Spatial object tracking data
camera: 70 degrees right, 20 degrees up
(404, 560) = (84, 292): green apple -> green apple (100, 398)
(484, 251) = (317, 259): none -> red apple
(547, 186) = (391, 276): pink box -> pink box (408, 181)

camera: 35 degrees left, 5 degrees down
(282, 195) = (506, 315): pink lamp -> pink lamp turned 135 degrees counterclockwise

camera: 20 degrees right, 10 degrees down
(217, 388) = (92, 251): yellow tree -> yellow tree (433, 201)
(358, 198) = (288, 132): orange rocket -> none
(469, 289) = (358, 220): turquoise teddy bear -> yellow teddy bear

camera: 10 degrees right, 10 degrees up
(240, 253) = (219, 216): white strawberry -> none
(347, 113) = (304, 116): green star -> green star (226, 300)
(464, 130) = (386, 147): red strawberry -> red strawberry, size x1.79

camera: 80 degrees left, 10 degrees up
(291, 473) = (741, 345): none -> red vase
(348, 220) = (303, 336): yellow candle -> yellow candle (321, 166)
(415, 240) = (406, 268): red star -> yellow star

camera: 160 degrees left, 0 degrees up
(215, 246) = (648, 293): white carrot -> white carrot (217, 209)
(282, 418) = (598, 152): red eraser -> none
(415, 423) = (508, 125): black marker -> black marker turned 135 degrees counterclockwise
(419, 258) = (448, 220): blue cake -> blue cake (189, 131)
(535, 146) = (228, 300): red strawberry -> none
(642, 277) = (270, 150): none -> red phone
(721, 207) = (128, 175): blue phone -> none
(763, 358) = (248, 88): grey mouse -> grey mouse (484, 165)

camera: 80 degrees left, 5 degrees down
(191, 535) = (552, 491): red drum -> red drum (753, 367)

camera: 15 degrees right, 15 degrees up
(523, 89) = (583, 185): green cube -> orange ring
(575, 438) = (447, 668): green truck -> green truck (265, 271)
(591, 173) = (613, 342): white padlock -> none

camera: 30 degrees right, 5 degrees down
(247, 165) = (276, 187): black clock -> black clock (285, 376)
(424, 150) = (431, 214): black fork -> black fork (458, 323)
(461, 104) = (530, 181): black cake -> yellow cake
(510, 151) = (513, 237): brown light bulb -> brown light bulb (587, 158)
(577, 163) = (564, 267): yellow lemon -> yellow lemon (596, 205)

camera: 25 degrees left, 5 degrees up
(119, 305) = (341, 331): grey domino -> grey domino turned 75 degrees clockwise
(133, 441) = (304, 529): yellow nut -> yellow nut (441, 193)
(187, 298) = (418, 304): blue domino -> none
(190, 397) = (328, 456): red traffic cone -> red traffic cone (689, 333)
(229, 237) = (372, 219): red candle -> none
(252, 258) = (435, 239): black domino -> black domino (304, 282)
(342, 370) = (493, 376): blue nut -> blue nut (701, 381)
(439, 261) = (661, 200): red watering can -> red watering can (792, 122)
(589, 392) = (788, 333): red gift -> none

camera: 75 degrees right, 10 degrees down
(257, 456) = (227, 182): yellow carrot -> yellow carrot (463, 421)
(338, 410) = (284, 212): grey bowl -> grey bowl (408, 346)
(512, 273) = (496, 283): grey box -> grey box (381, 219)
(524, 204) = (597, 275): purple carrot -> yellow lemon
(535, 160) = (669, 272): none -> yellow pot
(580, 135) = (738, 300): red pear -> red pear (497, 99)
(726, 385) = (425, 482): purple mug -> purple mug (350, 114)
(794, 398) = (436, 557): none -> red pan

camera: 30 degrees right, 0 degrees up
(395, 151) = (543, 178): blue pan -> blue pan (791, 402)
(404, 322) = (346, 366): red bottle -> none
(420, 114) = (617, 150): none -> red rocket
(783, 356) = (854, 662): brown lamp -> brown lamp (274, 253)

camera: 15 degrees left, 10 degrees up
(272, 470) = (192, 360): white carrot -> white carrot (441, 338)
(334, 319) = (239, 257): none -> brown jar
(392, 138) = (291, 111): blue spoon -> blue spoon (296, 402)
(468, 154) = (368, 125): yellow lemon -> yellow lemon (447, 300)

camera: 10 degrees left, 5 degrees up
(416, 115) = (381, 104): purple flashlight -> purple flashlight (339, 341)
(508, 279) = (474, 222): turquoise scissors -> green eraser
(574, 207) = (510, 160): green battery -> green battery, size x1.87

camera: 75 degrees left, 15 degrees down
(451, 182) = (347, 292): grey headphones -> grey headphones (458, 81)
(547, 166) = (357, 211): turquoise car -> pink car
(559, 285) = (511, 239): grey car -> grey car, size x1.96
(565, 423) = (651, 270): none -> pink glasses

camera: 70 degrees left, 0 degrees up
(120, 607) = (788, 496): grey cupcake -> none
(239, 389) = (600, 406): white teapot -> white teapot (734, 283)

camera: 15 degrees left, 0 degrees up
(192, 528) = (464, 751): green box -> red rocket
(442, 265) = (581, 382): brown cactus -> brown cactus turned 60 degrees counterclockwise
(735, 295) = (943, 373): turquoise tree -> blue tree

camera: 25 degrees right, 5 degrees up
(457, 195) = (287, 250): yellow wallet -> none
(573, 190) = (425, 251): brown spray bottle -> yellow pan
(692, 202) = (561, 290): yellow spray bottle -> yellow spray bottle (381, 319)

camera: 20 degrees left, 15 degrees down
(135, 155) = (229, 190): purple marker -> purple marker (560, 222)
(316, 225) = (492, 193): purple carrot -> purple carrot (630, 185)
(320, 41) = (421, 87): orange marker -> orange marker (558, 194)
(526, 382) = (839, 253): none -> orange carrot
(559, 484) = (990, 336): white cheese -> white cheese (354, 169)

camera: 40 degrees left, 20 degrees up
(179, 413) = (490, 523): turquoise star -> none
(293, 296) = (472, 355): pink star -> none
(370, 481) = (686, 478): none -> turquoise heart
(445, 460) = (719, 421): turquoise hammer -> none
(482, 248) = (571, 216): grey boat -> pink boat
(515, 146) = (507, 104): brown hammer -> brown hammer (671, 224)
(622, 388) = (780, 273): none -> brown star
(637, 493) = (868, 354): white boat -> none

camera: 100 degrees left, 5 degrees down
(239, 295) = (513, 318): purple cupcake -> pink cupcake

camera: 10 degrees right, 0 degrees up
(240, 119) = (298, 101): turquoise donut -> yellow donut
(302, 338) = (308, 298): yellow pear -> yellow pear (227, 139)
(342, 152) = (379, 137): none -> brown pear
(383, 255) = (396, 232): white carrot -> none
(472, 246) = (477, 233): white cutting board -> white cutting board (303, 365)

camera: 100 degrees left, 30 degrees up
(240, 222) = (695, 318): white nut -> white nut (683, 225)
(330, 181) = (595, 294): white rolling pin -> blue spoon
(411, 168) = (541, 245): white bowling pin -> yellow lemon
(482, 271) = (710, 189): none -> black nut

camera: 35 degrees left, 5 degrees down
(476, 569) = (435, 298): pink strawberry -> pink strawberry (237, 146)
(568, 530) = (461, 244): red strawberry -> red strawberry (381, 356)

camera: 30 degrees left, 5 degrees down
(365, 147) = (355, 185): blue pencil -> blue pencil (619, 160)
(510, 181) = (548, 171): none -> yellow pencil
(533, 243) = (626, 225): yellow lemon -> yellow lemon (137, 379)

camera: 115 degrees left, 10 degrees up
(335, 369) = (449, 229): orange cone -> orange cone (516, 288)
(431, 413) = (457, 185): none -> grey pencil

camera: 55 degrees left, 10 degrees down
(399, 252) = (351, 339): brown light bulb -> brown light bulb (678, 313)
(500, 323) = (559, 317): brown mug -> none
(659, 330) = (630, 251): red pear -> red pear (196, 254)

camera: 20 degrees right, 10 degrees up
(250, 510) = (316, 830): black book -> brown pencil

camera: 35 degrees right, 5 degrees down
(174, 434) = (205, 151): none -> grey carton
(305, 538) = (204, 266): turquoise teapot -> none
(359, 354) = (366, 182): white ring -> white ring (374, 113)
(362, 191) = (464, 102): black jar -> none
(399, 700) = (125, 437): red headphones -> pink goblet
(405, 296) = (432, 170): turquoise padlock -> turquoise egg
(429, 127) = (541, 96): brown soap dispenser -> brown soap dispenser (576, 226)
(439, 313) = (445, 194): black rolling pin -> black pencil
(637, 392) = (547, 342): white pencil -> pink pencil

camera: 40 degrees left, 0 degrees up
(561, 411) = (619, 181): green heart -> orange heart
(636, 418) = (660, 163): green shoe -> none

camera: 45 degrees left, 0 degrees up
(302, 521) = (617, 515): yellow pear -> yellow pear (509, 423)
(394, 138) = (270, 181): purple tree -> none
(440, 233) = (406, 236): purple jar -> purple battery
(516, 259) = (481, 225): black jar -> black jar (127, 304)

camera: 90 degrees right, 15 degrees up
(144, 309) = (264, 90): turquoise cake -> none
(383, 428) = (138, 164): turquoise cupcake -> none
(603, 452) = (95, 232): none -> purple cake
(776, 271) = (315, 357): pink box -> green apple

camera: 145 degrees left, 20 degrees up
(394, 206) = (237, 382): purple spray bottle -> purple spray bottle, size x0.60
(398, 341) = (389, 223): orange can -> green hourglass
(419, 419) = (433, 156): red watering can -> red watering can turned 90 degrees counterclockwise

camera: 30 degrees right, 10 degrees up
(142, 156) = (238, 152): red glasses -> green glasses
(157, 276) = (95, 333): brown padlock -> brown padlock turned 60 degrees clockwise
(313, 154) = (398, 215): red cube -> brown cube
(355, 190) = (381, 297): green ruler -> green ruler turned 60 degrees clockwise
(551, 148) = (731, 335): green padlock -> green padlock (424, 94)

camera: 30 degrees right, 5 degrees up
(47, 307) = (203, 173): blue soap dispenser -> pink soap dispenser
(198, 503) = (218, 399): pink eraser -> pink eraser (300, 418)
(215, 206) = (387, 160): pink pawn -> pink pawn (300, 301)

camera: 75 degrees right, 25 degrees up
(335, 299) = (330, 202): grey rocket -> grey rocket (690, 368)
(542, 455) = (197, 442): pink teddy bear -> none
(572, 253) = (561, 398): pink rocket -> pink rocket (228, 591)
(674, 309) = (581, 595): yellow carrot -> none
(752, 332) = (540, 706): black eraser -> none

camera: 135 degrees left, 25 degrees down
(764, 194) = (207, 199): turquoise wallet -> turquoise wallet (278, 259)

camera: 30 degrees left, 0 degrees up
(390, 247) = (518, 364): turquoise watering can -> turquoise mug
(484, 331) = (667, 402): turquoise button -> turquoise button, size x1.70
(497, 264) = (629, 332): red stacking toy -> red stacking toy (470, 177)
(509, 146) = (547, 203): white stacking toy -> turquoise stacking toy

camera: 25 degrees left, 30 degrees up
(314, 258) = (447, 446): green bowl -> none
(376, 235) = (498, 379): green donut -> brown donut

▶ _Description of the task_
Those lines of the records that contain the string "stacking" should be identified and copied.

▶ _Answer section_
(497, 264) = (629, 332): red stacking toy -> red stacking toy (470, 177)
(509, 146) = (547, 203): white stacking toy -> turquoise stacking toy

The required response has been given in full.